§ **MATERIAL FOR THIS TASK**
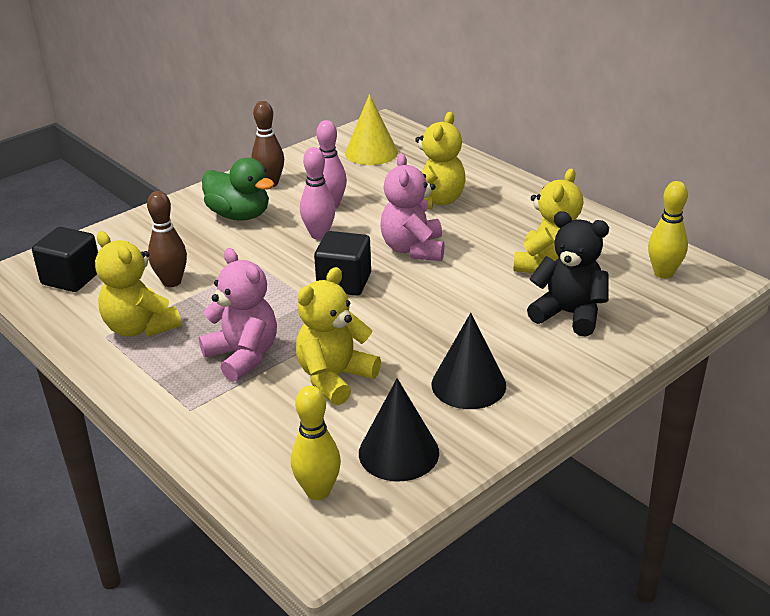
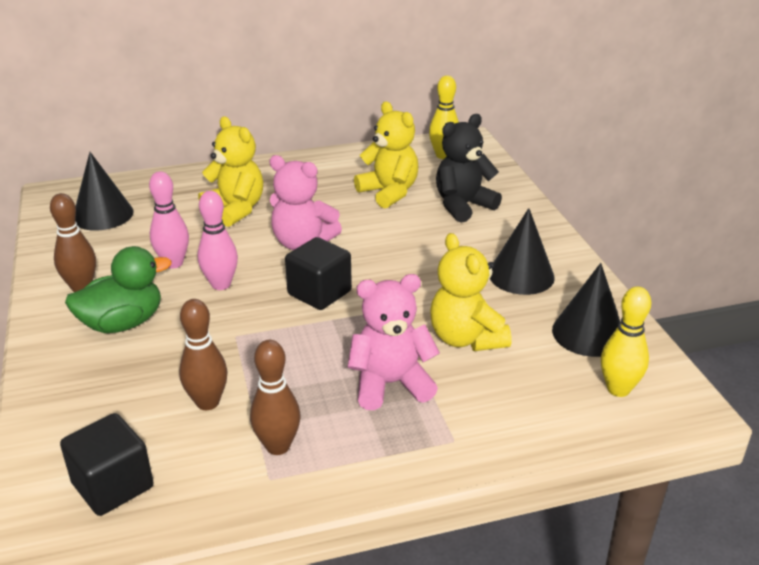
camera: 65 degrees left, 0 degrees up
(140, 327) = (278, 446): yellow teddy bear -> brown bowling pin
(371, 152) = (103, 214): yellow cone -> black cone

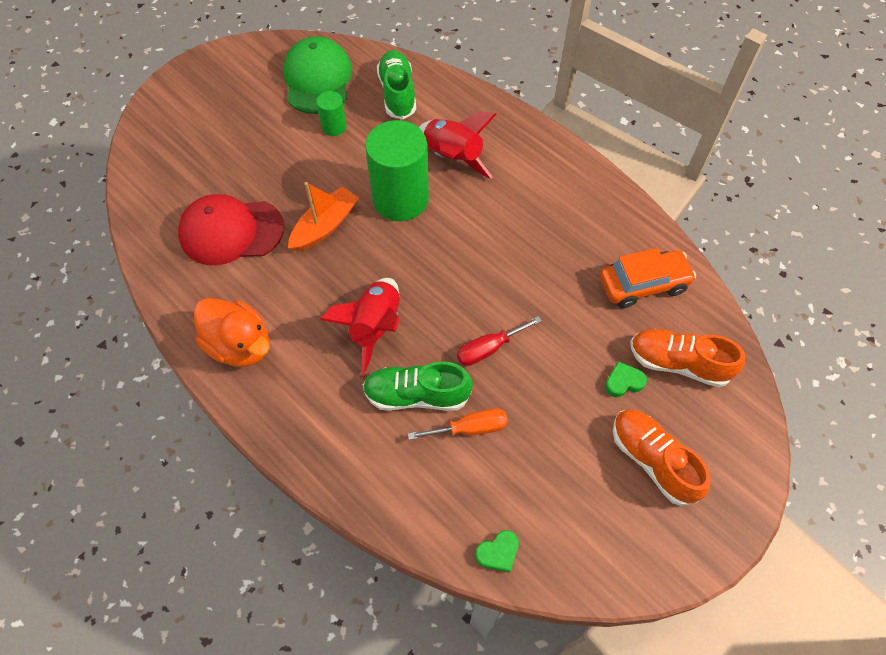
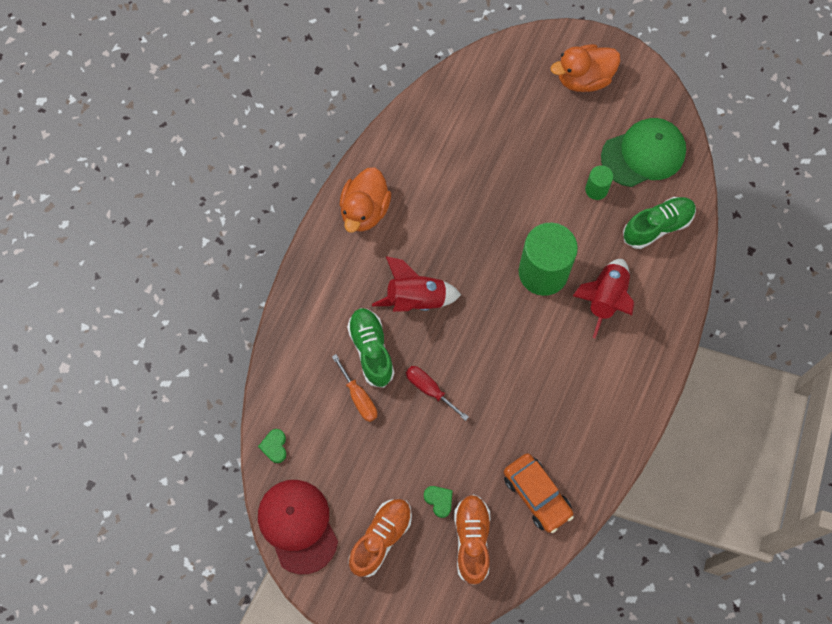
camera: 70 degrees right, 10 degrees up
(210, 98) = (584, 78): none -> orange duck
(231, 231) = (459, 158): red cap -> red cap (298, 525)
(325, 226) = (492, 225): orange boat -> none
(498, 552) = (274, 446): green heart -> green heart turned 45 degrees clockwise

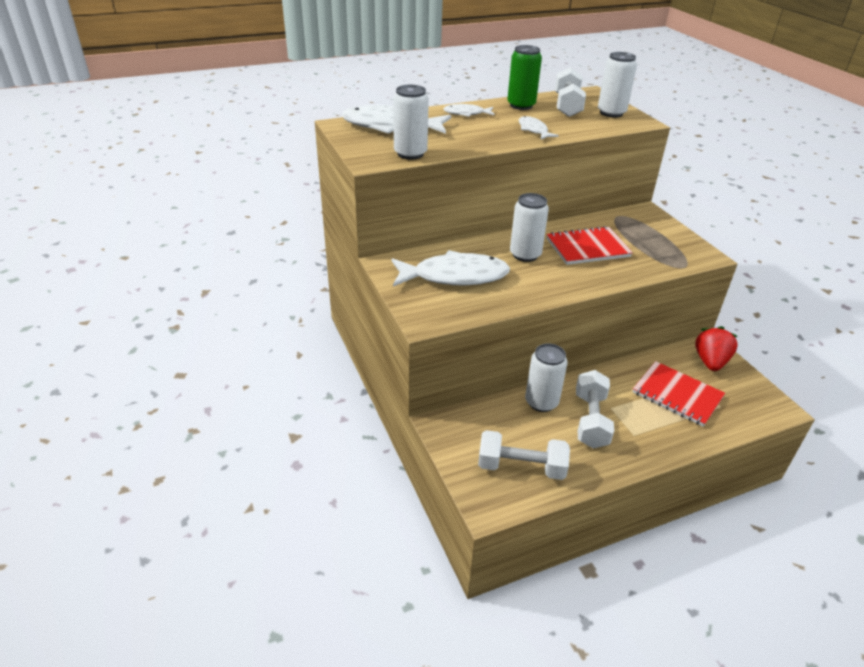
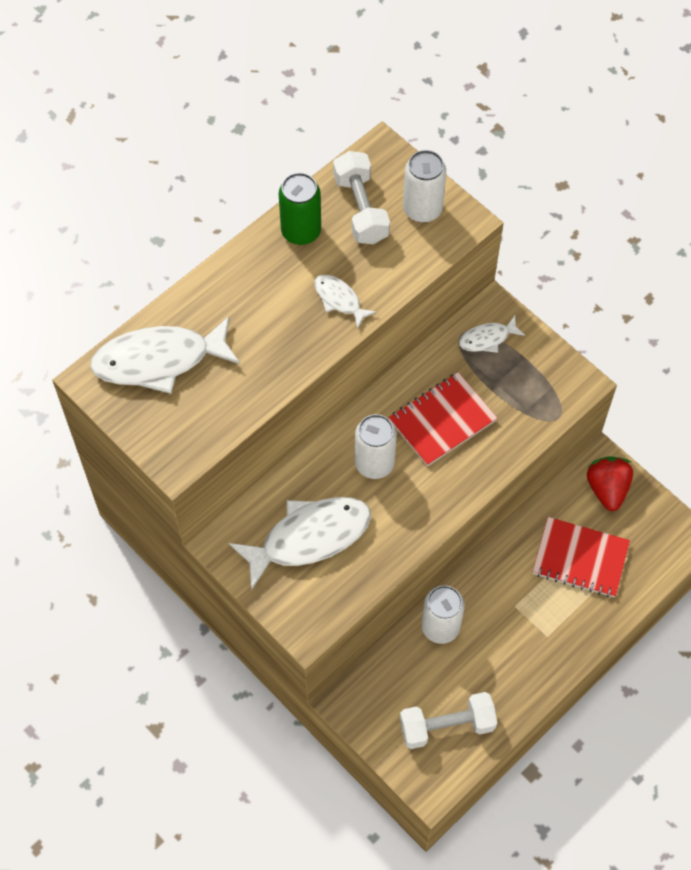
camera: 20 degrees left, 25 degrees up
(410, 154) = (214, 423): white can -> none
(466, 113) = (239, 284): white fish -> white fish (487, 339)
(590, 420) = (498, 633): white dumbbell -> none

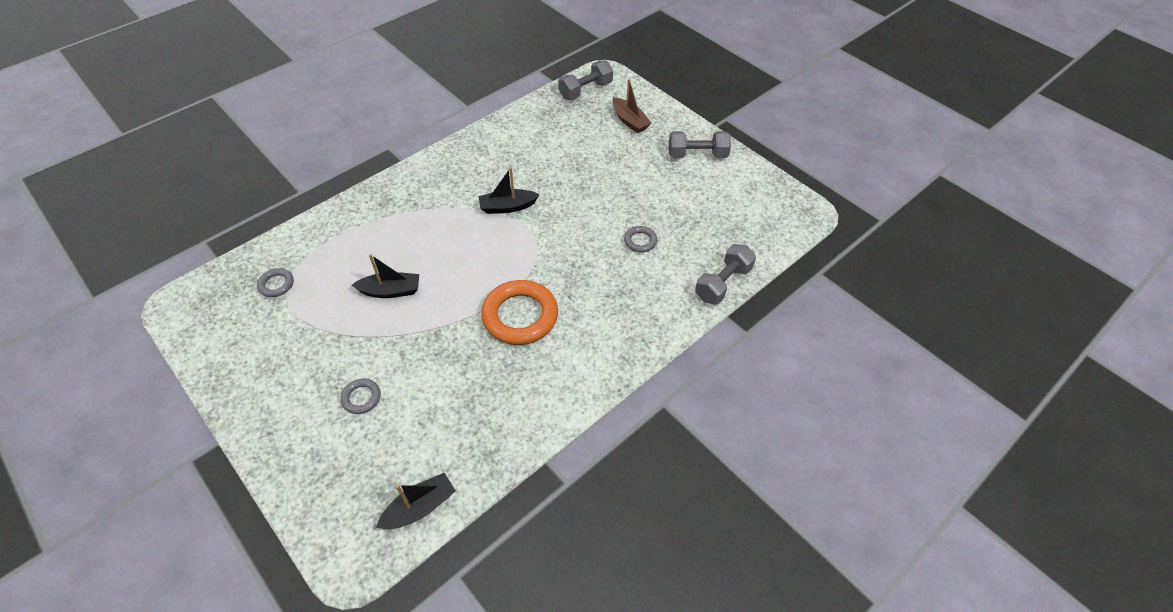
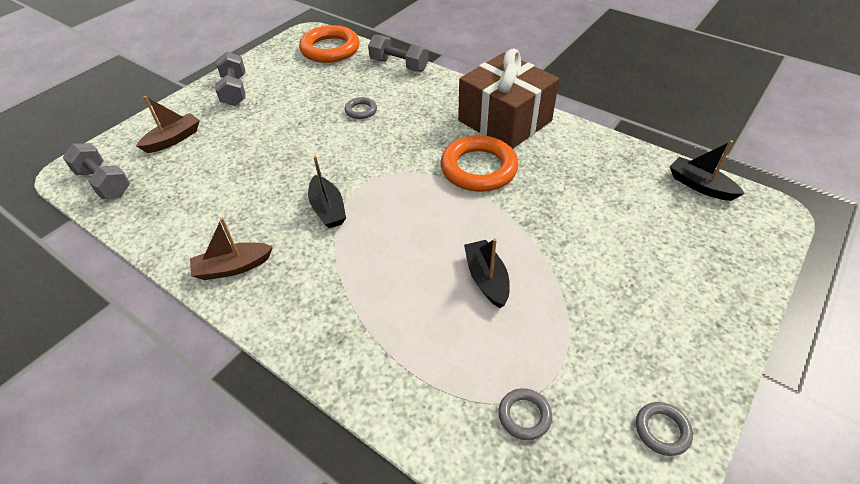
camera: 100 degrees left, 5 degrees down
(361, 398) = (630, 258): grey ring -> grey ring (662, 430)
(469, 155) = (233, 267): none -> brown boat
(589, 357) = (504, 121): none -> brown gift
(767, 228) = (330, 49): none -> orange ring

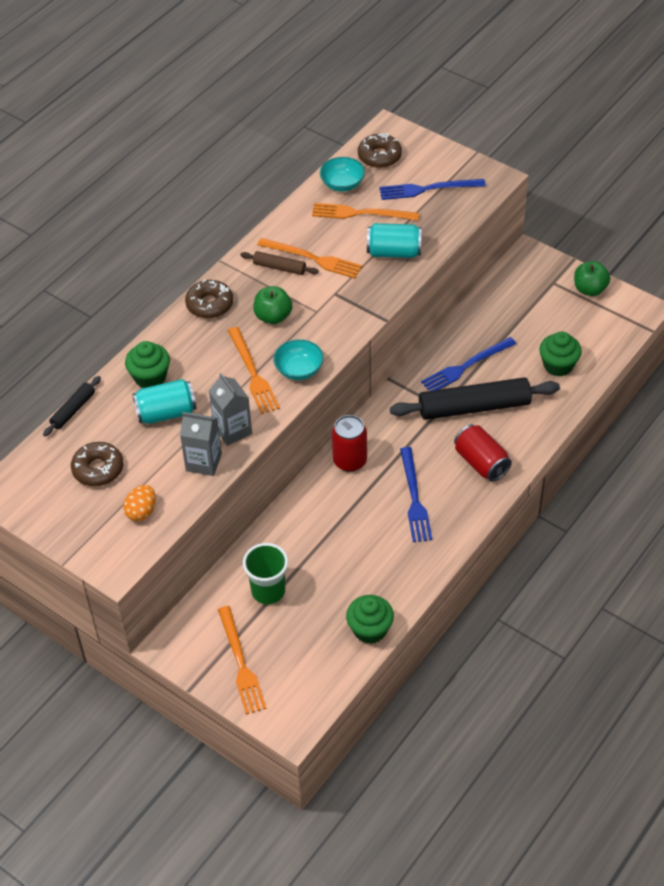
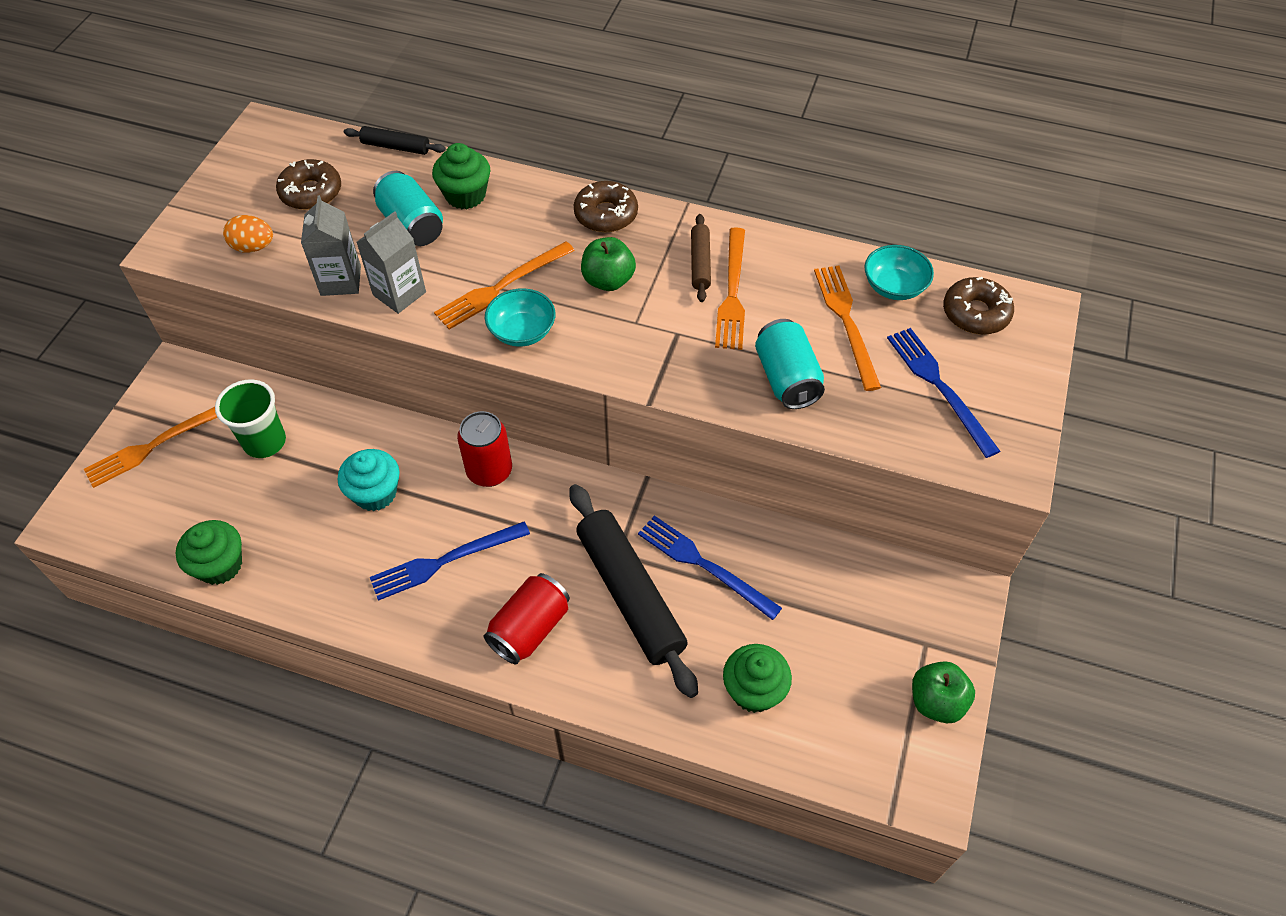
camera: 70 degrees right, 5 degrees up
(343, 529) = (375, 493): none -> turquoise cupcake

§ **PROBLEM TO WORK ON**
Once the line with "(231, 231) = (459, 158): red" is found, output it and every line after it through the end of the listing, exactly, without pictures.

§ **RESPONSE**
(231, 231) = (459, 158): red cap -> red cap (298, 525)
(325, 226) = (492, 225): orange boat -> none
(498, 552) = (274, 446): green heart -> green heart turned 45 degrees clockwise

camera: 20 degrees left, 25 degrees up
(410, 154) = (214, 423): white can -> none
(466, 113) = (239, 284): white fish -> white fish (487, 339)
(590, 420) = (498, 633): white dumbbell -> none

camera: 100 degrees left, 5 degrees down
(361, 398) = (630, 258): grey ring -> grey ring (662, 430)
(469, 155) = (233, 267): none -> brown boat
(589, 357) = (504, 121): none -> brown gift
(767, 228) = (330, 49): none -> orange ring

camera: 70 degrees right, 5 degrees up
(343, 529) = (375, 493): none -> turquoise cupcake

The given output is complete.